» DATA SHOWN:
=====

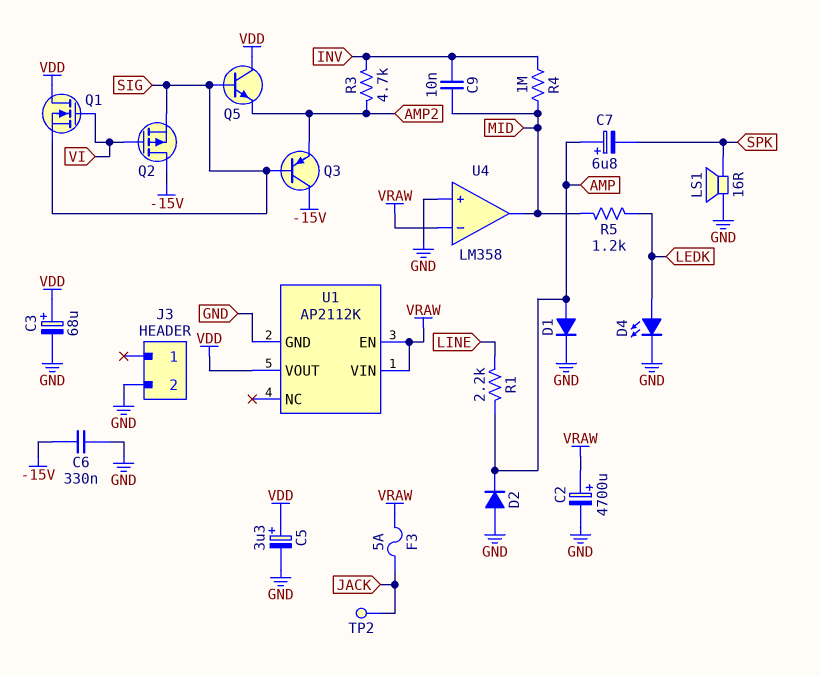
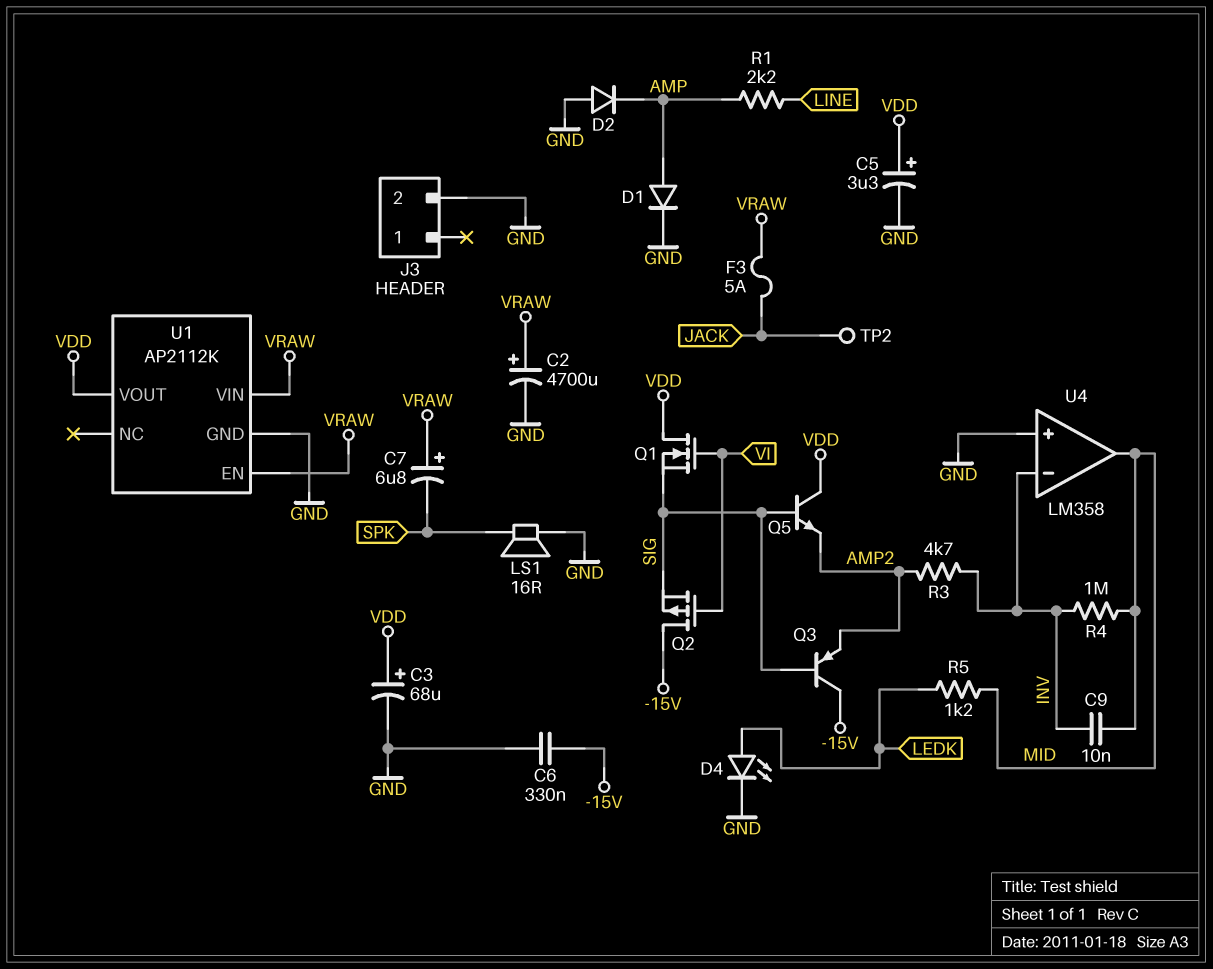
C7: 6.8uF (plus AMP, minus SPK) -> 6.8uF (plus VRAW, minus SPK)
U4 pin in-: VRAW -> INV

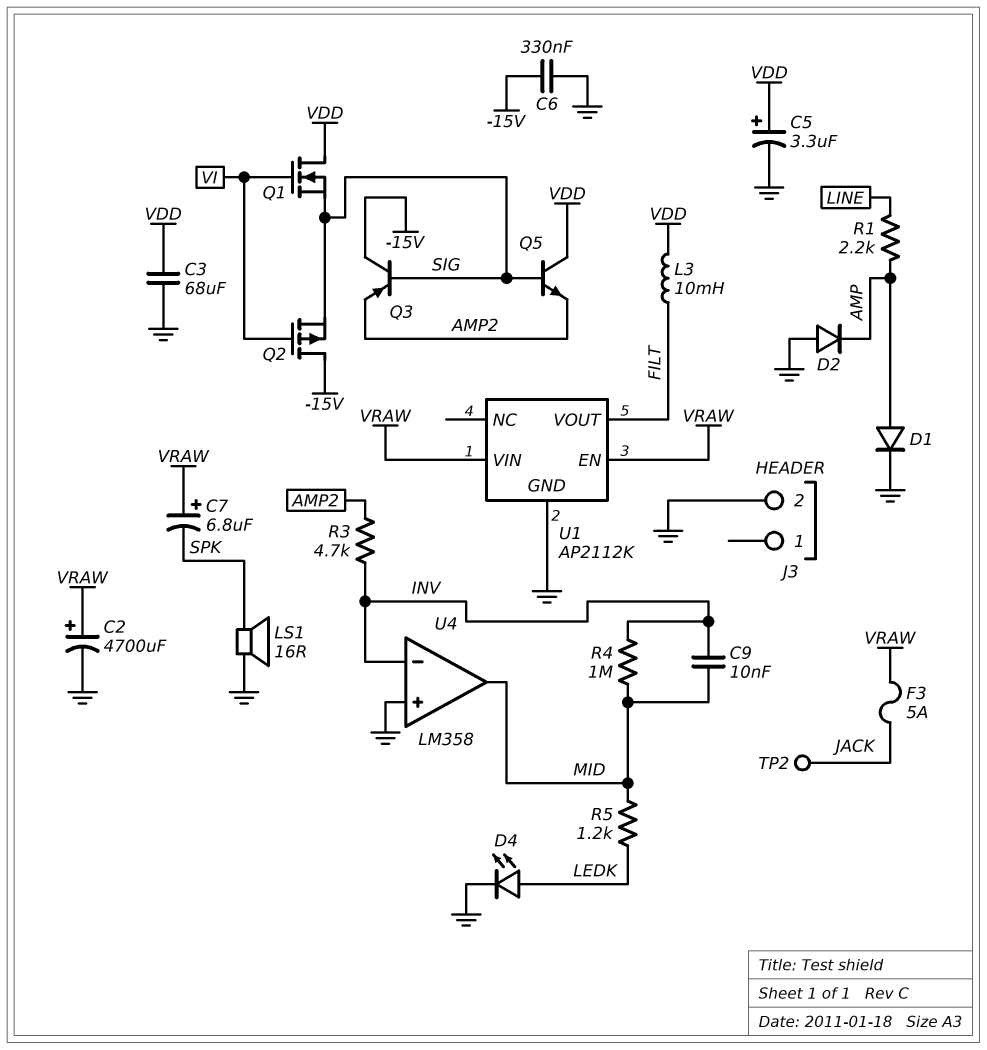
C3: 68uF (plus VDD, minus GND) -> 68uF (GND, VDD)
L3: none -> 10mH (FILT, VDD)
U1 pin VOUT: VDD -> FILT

=====

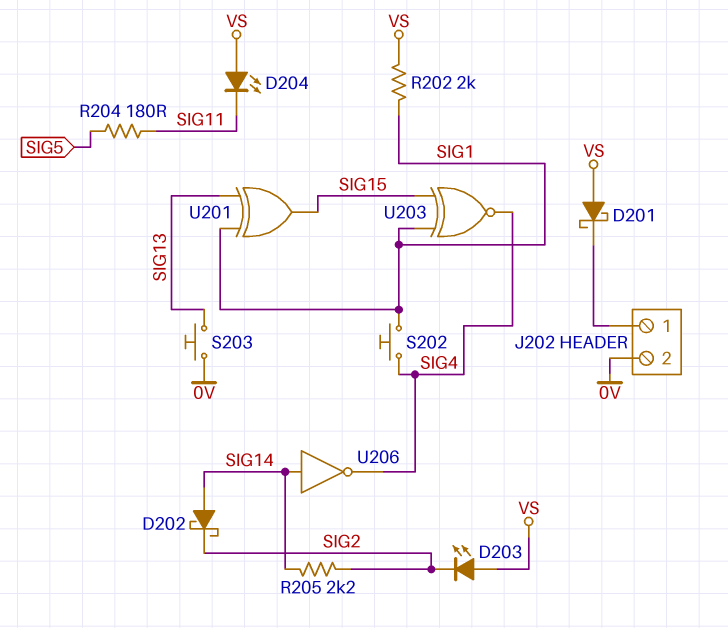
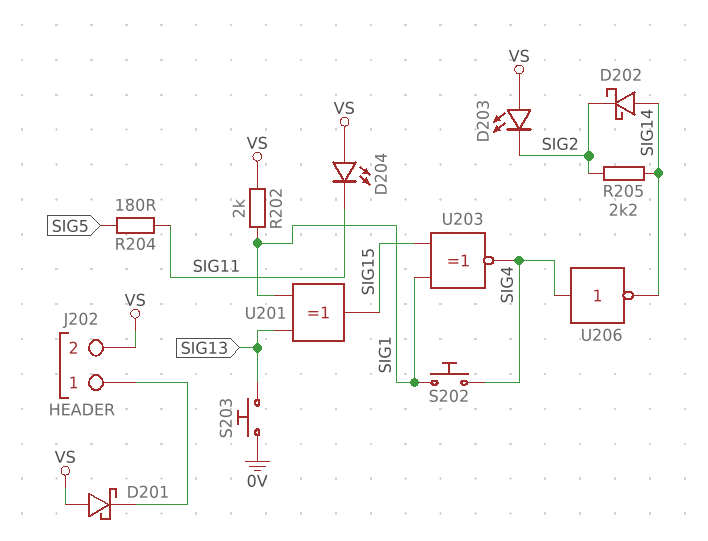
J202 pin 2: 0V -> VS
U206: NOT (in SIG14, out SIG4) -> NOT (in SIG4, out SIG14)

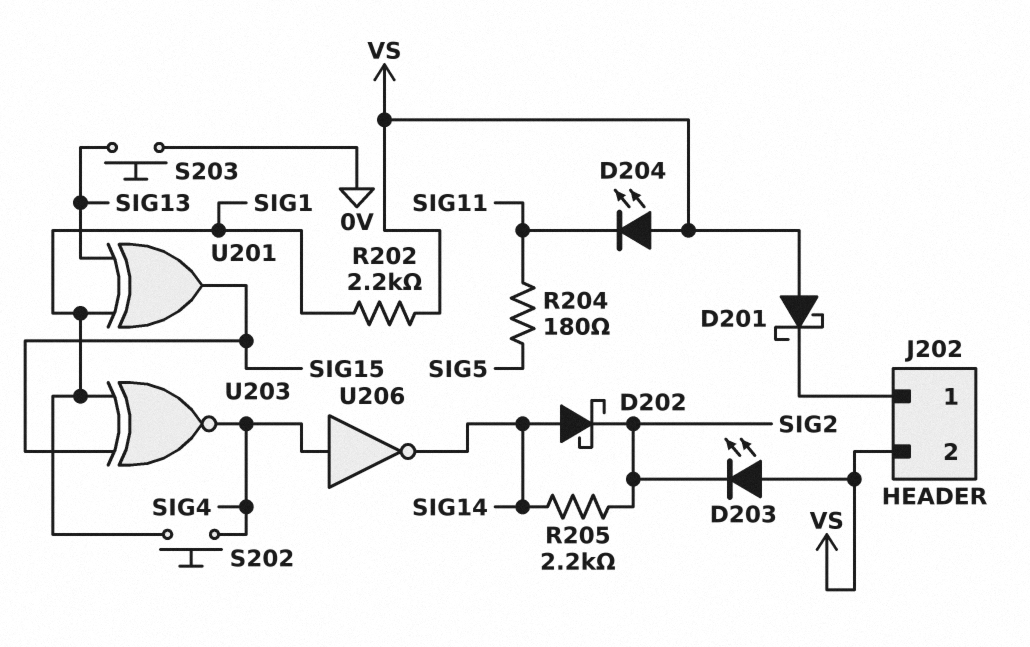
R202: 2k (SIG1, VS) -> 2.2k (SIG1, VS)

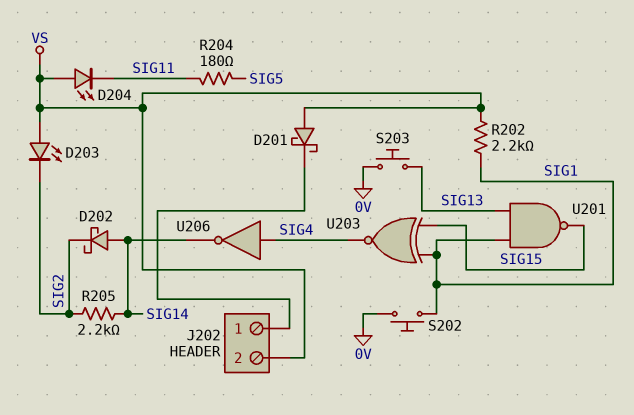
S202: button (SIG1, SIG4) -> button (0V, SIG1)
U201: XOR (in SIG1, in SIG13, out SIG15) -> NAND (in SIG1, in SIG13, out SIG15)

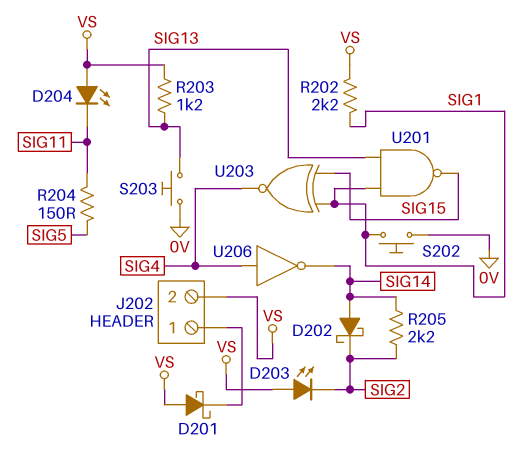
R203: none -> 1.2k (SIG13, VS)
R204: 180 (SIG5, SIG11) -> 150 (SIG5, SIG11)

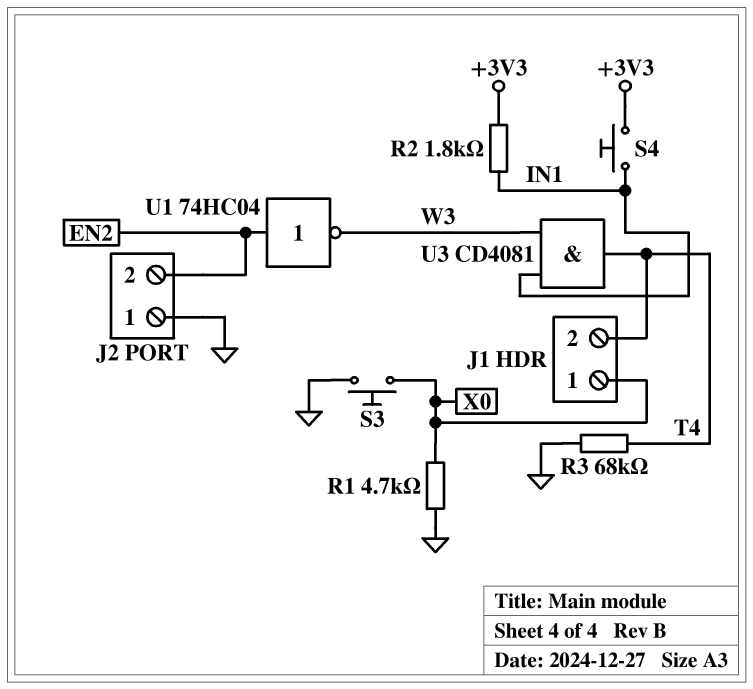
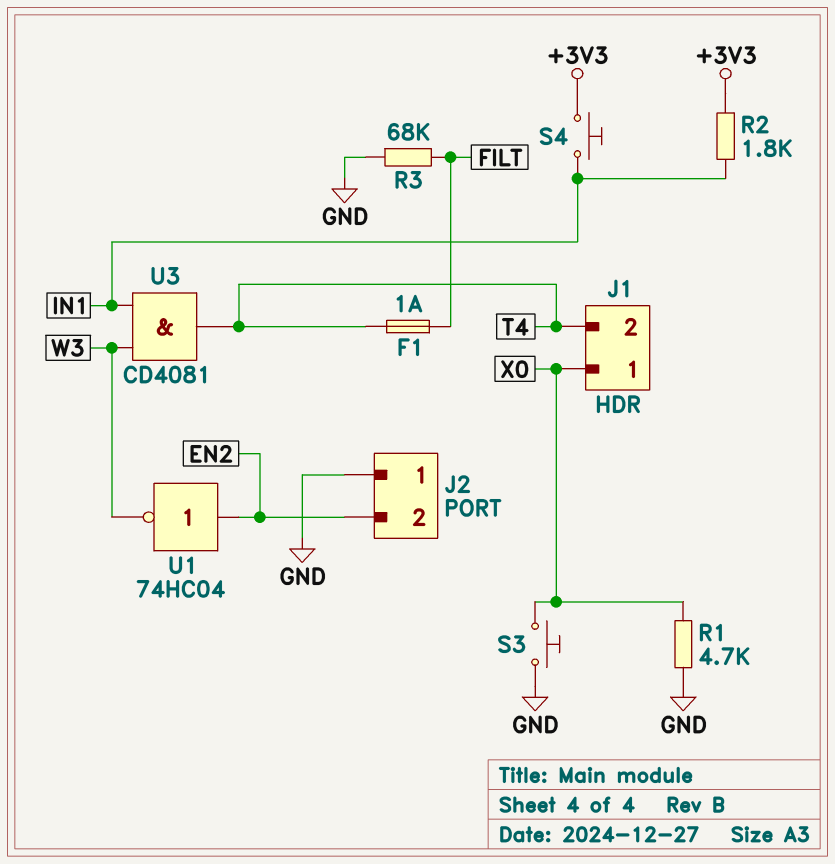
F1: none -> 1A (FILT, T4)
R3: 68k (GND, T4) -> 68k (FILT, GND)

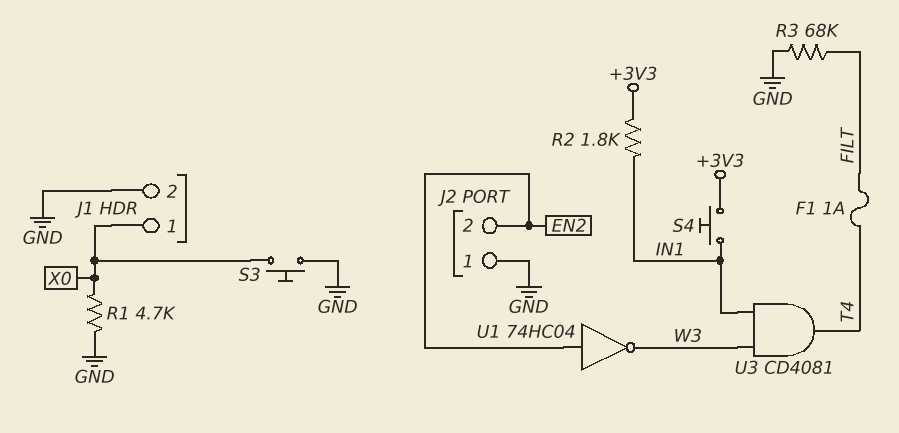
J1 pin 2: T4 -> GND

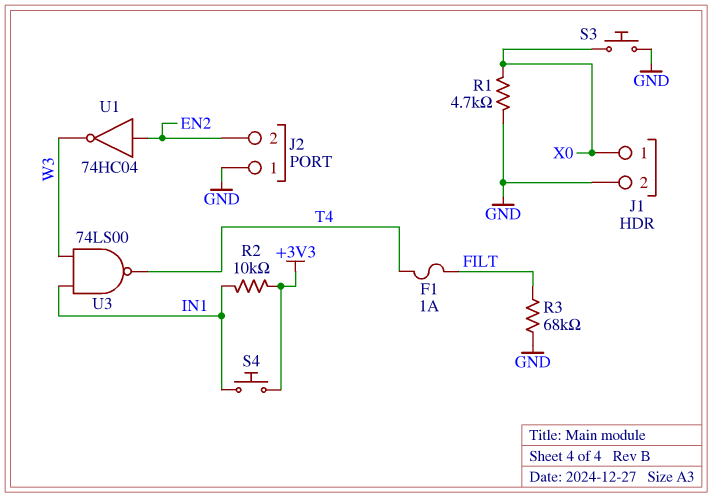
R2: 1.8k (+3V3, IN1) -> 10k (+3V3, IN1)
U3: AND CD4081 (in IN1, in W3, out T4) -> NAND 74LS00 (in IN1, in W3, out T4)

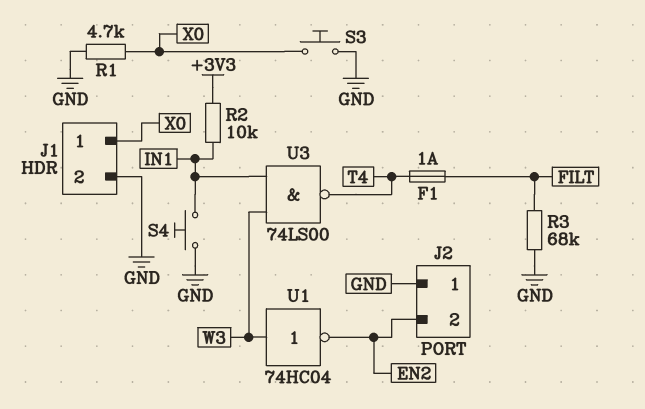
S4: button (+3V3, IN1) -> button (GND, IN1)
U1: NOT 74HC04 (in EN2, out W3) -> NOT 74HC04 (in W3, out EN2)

=====

Everything from the line with "J202 pin 2: 0V -> VS" through the line with "R203: none -> 1.2k (SIG13, VS)" in the material above should be transcribed exactly, except the pictures.

» ANSWER TO THE EXERCISE:
J202 pin 2: 0V -> VS
U206: NOT (in SIG14, out SIG4) -> NOT (in SIG4, out SIG14)

R202: 2k (SIG1, VS) -> 2.2k (SIG1, VS)

S202: button (SIG1, SIG4) -> button (0V, SIG1)
U201: XOR (in SIG1, in SIG13, out SIG15) -> NAND (in SIG1, in SIG13, out SIG15)

R203: none -> 1.2k (SIG13, VS)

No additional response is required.